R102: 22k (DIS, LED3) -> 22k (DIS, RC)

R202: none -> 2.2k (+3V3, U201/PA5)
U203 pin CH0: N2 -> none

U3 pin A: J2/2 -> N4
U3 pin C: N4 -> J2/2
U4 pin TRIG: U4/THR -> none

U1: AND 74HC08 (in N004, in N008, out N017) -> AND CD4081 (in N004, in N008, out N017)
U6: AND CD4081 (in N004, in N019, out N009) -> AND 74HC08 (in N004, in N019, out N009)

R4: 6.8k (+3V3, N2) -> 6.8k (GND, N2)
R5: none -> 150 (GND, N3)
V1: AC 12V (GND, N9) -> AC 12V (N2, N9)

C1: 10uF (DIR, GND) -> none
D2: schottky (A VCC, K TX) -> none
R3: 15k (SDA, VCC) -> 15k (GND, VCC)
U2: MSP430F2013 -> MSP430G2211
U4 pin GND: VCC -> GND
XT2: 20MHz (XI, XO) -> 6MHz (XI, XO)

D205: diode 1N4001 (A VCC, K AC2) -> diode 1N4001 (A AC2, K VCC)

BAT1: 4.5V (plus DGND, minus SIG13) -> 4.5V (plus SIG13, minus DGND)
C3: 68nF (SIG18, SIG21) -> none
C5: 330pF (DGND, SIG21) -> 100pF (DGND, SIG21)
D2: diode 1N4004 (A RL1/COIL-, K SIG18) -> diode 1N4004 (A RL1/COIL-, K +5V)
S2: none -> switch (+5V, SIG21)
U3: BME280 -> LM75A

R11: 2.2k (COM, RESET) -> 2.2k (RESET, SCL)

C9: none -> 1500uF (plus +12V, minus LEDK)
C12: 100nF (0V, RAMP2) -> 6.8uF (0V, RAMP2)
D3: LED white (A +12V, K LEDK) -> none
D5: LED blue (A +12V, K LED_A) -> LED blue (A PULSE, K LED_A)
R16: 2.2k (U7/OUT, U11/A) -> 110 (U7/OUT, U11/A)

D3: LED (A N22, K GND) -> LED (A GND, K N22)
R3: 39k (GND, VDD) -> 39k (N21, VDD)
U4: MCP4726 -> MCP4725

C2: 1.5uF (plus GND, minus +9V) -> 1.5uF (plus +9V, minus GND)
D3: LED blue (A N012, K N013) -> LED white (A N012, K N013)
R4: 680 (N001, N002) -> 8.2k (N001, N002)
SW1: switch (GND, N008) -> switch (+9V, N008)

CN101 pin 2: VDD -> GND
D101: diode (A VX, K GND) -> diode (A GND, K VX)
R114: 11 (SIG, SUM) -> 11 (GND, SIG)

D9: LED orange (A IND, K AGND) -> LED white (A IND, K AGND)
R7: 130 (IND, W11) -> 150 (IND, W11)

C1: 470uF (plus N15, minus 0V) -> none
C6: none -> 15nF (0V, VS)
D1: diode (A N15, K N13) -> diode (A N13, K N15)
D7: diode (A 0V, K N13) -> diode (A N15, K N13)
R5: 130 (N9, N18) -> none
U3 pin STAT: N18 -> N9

- - - - -

• **Work instruction**
In the records above, find each line holding "diode" and copy it.

• **Reply**
D205: diode 1N4001 (A VCC, K AC2) -> diode 1N4001 (A AC2, K VCC)
D2: diode 1N4004 (A RL1/COIL-, K SIG18) -> diode 1N4004 (A RL1/COIL-, K +5V)
D101: diode (A VX, K GND) -> diode (A GND, K VX)
D1: diode (A N15, K N13) -> diode (A N13, K N15)
D7: diode (A 0V, K N13) -> diode (A N15, K N13)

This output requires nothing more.